» **WHAT YOU HAVE TO DO**:
From the listing below, retype exactly the line holding "camera: 170 degrees right, 10 degrees up", the line holding "camera: 90 degrees right, 5 degrees down", and the lines between them; skip everything else.

» **RECORDS FOR THIS TASK**:

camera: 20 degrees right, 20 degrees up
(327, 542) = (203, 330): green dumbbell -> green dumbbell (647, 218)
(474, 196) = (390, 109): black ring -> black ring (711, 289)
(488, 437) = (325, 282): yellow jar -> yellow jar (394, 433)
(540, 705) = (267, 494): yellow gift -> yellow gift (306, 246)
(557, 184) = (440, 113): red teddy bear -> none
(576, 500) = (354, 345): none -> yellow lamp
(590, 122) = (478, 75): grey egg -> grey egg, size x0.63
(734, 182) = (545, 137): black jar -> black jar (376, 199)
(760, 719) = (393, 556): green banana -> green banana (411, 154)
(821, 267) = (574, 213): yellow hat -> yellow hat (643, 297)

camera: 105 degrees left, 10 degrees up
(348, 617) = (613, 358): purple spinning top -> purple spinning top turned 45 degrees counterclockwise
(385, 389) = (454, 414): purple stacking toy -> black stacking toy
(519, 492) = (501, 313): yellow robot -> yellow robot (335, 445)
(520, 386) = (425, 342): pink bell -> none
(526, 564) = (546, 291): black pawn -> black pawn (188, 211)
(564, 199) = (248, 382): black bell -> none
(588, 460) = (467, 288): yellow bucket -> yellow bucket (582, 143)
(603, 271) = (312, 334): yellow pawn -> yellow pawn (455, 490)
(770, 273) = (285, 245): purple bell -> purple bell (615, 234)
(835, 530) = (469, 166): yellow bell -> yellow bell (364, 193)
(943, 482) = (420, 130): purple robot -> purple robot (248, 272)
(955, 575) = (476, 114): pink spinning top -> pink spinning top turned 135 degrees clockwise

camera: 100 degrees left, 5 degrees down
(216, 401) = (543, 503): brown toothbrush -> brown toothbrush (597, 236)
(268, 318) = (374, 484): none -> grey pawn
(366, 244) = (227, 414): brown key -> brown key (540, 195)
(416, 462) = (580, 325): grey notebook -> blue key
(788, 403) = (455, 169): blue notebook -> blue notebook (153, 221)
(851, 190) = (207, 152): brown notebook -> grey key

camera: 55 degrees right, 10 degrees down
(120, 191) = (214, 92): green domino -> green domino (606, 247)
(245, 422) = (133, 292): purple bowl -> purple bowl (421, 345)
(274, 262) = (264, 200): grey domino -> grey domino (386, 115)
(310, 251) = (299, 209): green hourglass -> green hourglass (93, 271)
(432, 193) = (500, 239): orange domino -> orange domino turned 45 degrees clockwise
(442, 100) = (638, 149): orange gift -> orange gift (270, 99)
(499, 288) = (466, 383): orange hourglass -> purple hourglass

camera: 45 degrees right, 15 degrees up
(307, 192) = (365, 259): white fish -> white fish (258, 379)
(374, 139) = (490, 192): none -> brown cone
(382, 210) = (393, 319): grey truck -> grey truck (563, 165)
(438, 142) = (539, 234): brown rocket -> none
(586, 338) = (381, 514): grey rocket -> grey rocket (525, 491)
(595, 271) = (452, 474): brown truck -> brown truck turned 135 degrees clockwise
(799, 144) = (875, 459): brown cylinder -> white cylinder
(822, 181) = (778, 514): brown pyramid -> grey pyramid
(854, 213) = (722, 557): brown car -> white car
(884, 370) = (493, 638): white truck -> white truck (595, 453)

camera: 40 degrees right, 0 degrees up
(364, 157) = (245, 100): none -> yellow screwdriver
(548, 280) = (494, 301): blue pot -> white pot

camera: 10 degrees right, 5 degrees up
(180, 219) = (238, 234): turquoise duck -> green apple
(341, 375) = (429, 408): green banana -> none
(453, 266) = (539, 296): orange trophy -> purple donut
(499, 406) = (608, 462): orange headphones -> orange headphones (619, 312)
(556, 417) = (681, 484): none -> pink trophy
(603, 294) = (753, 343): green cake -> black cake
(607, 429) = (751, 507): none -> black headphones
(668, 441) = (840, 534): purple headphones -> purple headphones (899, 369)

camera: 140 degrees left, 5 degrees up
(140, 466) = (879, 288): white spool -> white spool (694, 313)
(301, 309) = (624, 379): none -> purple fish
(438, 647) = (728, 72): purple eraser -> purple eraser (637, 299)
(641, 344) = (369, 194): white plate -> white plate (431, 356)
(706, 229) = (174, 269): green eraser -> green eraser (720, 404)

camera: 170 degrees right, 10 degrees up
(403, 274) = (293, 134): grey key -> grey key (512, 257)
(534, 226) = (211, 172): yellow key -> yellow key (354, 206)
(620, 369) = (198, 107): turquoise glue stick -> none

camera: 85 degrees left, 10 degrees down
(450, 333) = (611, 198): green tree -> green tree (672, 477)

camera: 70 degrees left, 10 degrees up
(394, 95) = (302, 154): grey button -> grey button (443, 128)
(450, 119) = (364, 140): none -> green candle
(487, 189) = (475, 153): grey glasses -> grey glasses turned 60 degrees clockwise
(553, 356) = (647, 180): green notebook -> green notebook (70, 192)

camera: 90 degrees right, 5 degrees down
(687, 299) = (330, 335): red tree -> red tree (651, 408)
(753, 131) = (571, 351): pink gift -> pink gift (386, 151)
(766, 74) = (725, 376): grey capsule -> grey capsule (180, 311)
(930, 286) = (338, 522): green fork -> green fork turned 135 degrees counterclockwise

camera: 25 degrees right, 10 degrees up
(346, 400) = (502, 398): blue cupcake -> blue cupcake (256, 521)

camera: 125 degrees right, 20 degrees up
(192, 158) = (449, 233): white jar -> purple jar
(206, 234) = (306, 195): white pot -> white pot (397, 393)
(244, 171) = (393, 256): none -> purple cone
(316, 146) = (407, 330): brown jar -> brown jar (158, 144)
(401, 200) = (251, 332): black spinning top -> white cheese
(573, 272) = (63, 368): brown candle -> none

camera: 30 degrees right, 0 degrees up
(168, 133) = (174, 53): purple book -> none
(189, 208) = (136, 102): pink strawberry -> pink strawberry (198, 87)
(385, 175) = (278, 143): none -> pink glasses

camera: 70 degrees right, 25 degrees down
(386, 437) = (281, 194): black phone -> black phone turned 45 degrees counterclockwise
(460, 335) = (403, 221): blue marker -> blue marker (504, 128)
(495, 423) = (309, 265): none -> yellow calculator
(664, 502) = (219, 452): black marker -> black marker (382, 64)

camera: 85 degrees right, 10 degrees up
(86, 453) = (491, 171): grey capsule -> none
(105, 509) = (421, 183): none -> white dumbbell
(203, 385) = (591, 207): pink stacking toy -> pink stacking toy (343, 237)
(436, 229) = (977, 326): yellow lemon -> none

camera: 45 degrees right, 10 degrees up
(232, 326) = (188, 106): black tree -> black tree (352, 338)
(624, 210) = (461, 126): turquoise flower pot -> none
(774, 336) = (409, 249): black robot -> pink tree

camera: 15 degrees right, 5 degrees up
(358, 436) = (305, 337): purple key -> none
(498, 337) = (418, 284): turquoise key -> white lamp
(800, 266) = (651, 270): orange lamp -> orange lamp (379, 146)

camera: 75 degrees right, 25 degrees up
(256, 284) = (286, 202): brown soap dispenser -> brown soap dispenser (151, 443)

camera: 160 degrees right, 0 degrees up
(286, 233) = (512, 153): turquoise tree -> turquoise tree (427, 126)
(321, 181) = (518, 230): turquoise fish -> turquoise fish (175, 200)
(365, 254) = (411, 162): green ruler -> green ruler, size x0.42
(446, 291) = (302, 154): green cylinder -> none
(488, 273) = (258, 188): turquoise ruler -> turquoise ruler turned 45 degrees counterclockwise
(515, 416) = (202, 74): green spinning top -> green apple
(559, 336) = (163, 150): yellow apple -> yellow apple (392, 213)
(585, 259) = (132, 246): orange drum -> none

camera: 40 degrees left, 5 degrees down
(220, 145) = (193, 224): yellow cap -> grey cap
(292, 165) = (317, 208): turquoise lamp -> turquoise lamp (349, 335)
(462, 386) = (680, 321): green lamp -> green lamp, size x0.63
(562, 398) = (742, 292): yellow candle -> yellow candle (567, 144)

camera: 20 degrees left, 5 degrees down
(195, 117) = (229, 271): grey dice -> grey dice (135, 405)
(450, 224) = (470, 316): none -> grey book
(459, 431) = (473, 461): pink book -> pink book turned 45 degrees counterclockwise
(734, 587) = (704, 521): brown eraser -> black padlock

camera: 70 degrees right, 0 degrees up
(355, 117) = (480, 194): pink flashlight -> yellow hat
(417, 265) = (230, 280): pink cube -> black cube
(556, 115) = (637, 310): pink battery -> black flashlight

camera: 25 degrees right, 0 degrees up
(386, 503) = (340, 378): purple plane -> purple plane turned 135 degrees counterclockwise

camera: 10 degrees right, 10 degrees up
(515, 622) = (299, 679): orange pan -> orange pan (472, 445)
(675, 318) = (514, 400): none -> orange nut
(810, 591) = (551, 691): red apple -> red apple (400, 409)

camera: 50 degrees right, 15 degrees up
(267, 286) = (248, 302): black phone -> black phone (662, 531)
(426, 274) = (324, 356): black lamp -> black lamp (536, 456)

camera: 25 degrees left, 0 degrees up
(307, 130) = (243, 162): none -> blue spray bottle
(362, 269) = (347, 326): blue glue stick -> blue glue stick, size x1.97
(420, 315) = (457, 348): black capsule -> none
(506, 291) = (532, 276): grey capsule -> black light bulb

» **SOLUTION TO THE EXERCISE**:
camera: 170 degrees right, 10 degrees up
(403, 274) = (293, 134): grey key -> grey key (512, 257)
(534, 226) = (211, 172): yellow key -> yellow key (354, 206)
(620, 369) = (198, 107): turquoise glue stick -> none

camera: 85 degrees left, 10 degrees down
(450, 333) = (611, 198): green tree -> green tree (672, 477)

camera: 70 degrees left, 10 degrees up
(394, 95) = (302, 154): grey button -> grey button (443, 128)
(450, 119) = (364, 140): none -> green candle
(487, 189) = (475, 153): grey glasses -> grey glasses turned 60 degrees clockwise
(553, 356) = (647, 180): green notebook -> green notebook (70, 192)

camera: 90 degrees right, 5 degrees down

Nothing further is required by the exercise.